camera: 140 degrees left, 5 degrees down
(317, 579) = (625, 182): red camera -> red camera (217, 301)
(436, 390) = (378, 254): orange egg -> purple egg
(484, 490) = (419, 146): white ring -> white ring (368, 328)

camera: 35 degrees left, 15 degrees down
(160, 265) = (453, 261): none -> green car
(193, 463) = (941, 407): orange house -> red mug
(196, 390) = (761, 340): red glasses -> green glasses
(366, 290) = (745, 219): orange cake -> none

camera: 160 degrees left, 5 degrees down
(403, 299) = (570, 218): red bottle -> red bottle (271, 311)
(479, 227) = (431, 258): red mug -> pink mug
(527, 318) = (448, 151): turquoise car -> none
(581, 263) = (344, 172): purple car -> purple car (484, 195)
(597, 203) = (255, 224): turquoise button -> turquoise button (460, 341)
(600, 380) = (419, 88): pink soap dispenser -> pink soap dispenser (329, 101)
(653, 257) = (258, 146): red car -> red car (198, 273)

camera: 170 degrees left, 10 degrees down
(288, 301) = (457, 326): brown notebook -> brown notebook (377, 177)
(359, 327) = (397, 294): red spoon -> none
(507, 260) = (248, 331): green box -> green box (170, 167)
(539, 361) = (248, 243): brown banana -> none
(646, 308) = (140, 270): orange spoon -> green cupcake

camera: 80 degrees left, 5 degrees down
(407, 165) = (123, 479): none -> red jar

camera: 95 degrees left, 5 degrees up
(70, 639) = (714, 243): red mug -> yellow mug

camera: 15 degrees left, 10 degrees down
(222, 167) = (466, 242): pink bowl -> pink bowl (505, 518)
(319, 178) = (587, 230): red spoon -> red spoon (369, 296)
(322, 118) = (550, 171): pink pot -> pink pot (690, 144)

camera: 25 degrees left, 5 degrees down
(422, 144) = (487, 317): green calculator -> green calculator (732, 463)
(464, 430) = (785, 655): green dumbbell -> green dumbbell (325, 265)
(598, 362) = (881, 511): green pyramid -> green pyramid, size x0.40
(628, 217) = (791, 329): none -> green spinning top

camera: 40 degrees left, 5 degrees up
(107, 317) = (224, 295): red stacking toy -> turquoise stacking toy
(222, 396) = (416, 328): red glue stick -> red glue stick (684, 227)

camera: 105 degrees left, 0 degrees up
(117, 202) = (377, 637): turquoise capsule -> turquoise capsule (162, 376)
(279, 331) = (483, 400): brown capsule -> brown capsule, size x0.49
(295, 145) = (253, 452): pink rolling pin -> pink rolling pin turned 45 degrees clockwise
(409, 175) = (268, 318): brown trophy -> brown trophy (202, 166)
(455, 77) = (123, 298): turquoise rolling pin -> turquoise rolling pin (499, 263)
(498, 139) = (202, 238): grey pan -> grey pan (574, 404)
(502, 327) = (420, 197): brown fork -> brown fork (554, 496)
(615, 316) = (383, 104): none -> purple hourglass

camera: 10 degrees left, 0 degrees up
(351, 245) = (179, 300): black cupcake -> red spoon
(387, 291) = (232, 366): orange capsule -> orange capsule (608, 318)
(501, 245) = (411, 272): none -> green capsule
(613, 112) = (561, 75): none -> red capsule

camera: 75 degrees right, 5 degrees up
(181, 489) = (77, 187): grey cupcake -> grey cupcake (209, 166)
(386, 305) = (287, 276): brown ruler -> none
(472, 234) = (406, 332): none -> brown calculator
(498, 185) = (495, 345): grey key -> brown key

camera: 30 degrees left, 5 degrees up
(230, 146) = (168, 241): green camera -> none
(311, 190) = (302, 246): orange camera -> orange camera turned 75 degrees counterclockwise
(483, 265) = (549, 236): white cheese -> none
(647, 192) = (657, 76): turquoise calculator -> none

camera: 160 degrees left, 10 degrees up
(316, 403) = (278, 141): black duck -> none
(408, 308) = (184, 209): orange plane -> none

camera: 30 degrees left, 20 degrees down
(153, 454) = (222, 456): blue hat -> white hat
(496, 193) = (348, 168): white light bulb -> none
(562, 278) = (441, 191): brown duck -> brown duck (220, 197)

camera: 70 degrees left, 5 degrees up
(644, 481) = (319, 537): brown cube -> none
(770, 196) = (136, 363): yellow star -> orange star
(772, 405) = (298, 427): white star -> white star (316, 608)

━━━━━━

In the listing above, locate the line containing "(646, 308) = (140, 270): orange" and the line containing "(70, 639) = (714, 243): red mug -> yellow mug". Extract those two lines and every line between them, exactly as written, and only those.

(646, 308) = (140, 270): orange spoon -> green cupcake

camera: 80 degrees left, 5 degrees down
(407, 165) = (123, 479): none -> red jar

camera: 95 degrees left, 5 degrees up
(70, 639) = (714, 243): red mug -> yellow mug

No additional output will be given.